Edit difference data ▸
----

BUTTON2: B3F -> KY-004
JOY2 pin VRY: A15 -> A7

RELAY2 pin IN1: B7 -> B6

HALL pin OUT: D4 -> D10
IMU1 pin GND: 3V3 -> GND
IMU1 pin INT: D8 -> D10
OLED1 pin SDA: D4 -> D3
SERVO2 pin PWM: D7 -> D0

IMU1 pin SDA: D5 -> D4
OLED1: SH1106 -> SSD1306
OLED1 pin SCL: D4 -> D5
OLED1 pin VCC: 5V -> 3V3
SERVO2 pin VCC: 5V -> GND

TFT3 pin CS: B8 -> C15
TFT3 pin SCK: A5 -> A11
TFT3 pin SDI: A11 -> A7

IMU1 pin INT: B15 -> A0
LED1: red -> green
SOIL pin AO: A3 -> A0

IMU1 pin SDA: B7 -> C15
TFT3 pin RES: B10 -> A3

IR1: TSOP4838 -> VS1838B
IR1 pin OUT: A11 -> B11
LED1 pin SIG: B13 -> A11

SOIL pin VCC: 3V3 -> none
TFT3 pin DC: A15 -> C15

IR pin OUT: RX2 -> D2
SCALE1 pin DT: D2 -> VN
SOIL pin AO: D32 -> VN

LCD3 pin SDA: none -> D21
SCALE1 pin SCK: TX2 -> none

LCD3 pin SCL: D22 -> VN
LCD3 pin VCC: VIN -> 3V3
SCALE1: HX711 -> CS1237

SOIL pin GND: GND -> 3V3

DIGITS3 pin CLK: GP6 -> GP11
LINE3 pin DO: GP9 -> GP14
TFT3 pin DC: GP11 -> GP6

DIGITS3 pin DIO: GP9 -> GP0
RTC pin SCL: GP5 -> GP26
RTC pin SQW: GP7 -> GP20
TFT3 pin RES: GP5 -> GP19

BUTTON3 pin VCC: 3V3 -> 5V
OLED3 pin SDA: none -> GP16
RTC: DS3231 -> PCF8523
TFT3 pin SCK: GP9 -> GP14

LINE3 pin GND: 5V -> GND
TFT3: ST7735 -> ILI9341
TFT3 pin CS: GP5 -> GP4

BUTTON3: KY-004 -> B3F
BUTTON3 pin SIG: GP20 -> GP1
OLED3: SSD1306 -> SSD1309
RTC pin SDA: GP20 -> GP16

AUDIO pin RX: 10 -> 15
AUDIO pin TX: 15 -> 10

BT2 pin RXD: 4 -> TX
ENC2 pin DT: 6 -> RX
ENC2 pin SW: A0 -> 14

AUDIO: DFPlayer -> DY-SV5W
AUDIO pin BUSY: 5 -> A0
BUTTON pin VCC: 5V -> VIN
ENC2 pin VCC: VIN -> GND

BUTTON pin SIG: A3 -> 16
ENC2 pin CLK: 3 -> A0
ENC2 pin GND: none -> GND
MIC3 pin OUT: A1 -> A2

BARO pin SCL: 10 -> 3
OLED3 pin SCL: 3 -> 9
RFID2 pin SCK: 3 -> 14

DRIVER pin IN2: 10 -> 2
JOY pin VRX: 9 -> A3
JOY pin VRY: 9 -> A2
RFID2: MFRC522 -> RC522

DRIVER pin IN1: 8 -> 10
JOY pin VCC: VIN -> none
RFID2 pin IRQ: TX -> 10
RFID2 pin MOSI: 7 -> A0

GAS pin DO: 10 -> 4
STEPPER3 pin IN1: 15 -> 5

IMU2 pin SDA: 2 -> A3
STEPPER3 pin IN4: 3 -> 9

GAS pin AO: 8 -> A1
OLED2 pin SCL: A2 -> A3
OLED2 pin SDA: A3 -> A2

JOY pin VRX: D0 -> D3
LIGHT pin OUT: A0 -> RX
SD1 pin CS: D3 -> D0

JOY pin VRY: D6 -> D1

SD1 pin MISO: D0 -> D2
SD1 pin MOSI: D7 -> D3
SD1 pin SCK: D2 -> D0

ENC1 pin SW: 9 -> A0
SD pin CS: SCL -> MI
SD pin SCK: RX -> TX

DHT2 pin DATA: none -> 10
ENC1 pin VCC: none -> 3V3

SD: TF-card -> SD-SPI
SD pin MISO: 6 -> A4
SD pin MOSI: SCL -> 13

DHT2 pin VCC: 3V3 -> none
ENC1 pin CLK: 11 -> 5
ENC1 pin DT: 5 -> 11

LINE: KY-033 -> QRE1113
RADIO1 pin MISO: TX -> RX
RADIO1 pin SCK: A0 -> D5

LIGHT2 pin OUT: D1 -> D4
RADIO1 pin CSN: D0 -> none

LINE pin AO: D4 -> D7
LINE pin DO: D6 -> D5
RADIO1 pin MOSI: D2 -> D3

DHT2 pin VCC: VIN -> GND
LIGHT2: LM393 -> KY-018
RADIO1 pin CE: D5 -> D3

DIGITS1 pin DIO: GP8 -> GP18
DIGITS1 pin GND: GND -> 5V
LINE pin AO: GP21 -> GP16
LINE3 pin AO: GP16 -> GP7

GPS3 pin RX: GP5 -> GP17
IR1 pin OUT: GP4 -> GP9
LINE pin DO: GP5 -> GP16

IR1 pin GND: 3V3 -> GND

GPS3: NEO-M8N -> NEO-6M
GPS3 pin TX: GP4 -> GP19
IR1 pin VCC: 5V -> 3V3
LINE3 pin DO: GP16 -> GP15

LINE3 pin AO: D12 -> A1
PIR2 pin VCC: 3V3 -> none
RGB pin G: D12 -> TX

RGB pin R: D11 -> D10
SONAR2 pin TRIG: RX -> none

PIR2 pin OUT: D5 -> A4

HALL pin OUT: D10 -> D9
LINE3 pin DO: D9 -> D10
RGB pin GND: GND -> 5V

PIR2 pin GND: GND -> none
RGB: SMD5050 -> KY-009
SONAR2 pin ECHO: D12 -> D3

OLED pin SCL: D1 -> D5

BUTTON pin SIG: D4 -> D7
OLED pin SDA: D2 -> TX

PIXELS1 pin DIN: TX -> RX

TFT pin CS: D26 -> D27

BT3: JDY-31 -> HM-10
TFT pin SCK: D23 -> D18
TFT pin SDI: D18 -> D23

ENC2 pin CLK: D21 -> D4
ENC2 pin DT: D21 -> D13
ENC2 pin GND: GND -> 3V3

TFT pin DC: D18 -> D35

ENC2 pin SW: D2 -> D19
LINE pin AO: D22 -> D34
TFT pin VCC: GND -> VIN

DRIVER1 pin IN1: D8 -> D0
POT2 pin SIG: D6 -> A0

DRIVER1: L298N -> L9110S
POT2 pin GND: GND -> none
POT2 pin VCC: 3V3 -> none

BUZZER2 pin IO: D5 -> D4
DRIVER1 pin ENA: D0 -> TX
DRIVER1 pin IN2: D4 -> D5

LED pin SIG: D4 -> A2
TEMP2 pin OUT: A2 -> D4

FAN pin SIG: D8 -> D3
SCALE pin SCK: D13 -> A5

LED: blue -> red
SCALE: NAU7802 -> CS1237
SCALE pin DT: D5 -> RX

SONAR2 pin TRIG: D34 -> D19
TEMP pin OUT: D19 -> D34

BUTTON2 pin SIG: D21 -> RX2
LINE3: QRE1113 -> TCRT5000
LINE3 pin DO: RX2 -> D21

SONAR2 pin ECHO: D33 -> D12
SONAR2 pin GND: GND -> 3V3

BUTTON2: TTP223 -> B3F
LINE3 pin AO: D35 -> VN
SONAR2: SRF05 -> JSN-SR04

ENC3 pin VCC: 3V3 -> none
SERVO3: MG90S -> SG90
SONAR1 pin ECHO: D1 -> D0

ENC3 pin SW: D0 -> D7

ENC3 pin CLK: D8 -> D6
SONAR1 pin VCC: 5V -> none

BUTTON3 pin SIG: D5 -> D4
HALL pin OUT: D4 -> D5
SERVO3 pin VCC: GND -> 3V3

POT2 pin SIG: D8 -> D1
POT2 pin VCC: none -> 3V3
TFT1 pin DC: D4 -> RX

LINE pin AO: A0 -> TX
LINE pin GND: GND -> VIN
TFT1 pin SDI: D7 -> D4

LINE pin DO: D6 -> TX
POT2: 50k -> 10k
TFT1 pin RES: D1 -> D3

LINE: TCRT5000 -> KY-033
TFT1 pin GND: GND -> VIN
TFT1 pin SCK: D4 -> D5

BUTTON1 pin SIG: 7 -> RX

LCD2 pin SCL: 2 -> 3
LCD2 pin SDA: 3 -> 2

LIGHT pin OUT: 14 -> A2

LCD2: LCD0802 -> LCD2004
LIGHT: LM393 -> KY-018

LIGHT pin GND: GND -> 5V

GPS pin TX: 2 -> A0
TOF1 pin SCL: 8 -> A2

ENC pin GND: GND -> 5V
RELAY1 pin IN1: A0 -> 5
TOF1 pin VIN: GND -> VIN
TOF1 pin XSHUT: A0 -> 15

----

WHAT YOU NEED TO DO ▸ Copy the records above exactly, beginning at the line that contains "ENC2 pin VCC: VIN -> GND" and stopping after the line that contains "OLED2 pin SCL: A2 -> A3".

RESULT BELOW ▸
ENC2 pin VCC: VIN -> GND

BUTTON pin SIG: A3 -> 16
ENC2 pin CLK: 3 -> A0
ENC2 pin GND: none -> GND
MIC3 pin OUT: A1 -> A2

BARO pin SCL: 10 -> 3
OLED3 pin SCL: 3 -> 9
RFID2 pin SCK: 3 -> 14

DRIVER pin IN2: 10 -> 2
JOY pin VRX: 9 -> A3
JOY pin VRY: 9 -> A2
RFID2: MFRC522 -> RC522

DRIVER pin IN1: 8 -> 10
JOY pin VCC: VIN -> none
RFID2 pin IRQ: TX -> 10
RFID2 pin MOSI: 7 -> A0

GAS pin DO: 10 -> 4
STEPPER3 pin IN1: 15 -> 5

IMU2 pin SDA: 2 -> A3
STEPPER3 pin IN4: 3 -> 9

GAS pin AO: 8 -> A1
OLED2 pin SCL: A2 -> A3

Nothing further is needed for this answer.